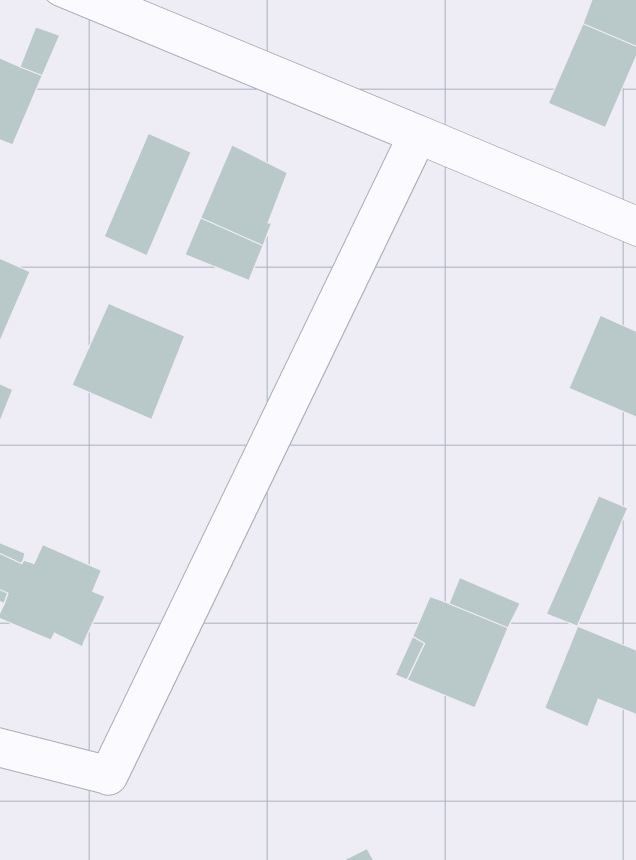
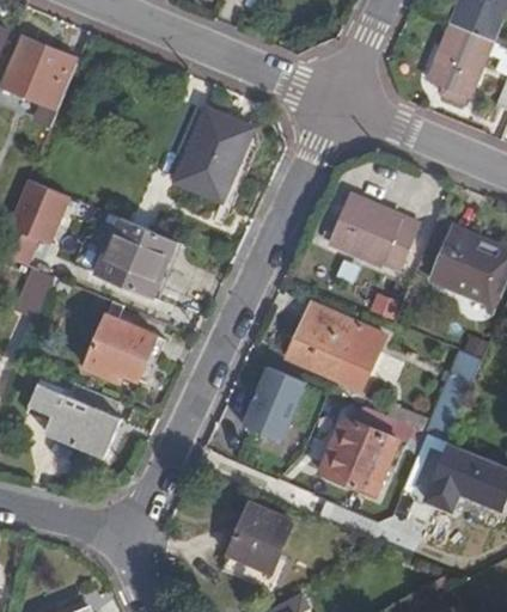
building: [104,133,191,256] -> none
building: none -> [325,192,415,270]
building: none -> [83,301,154,384]
building: none -> [286,306,379,388]
building: none -> [242,368,305,443]
building: none -> [221,507,288,583]

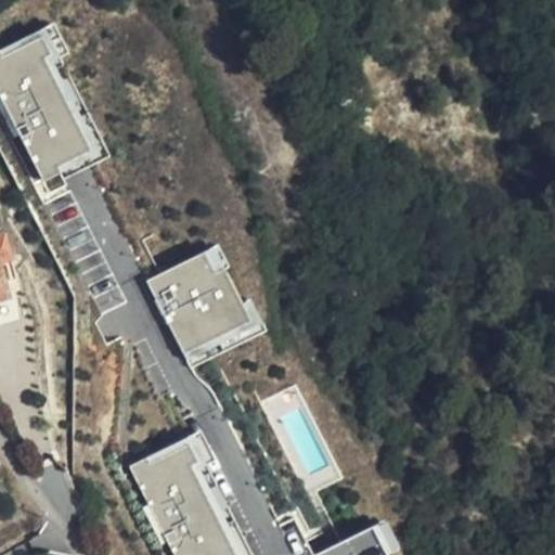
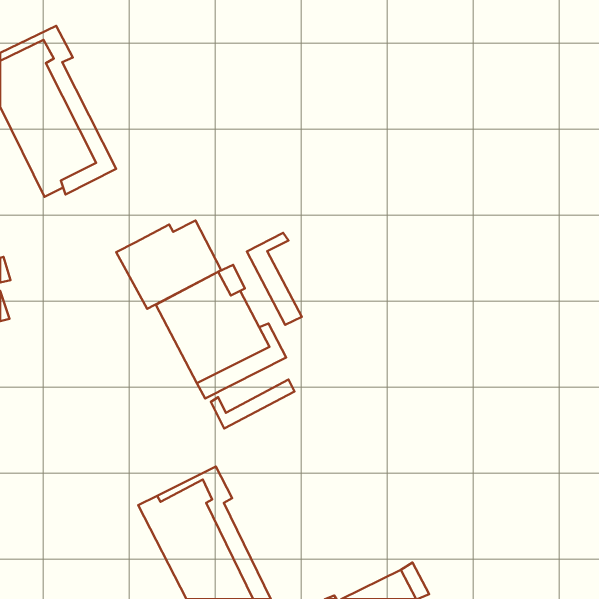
building: none -> [116,221,221,309]
building: none -> [247,233,302,325]
building: none -> [211,380,294,428]

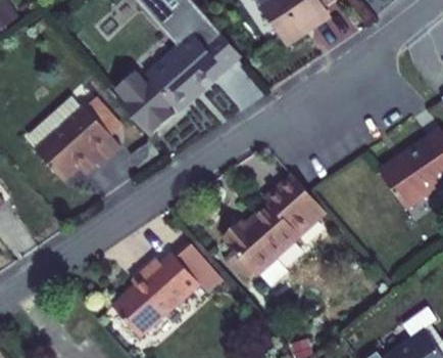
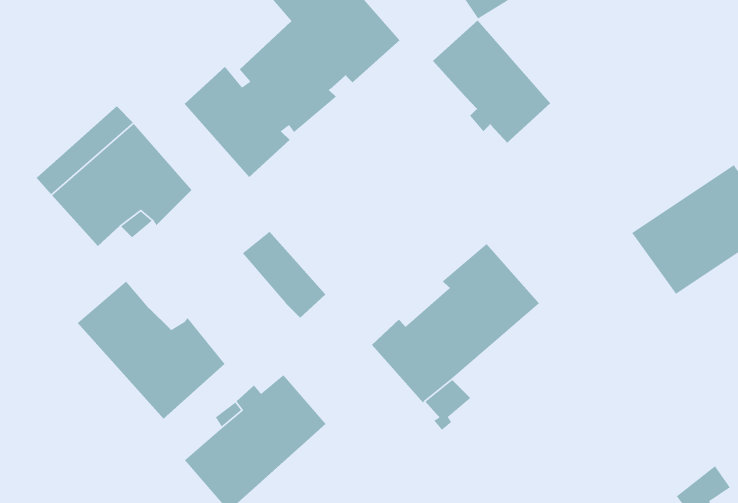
building: none -> [432,20,551,143]
building: none -> [77,280,225,420]
building: [171,240,222,293] -> [242,231,326,319]

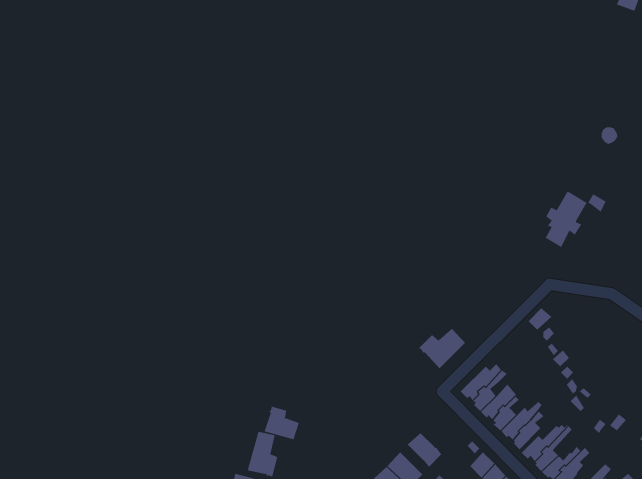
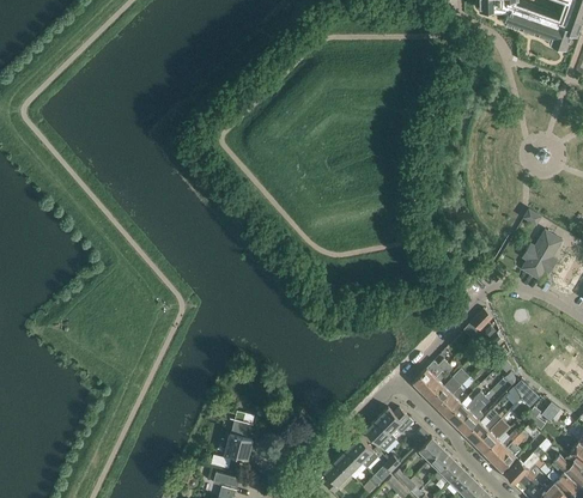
building: [541,191,587,248] -> [522,231,563,281]
building: [418,328,466,369] -> none
building: [264,406,299,440] -> none
building: none -> [377,409,414,436]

Work request -
Write out the lines above from the one with "building: none -> [83,301,154,384]" through the one with "building: none -> [432,20,551,143]", ends included, exactly; no picture goes in.

Answer to this task -
building: none -> [83,301,154,384]
building: none -> [286,306,379,388]
building: none -> [242,368,305,443]
building: none -> [221,507,288,583]

building: none -> [116,221,221,309]
building: none -> [247,233,302,325]
building: none -> [211,380,294,428]

building: none -> [432,20,551,143]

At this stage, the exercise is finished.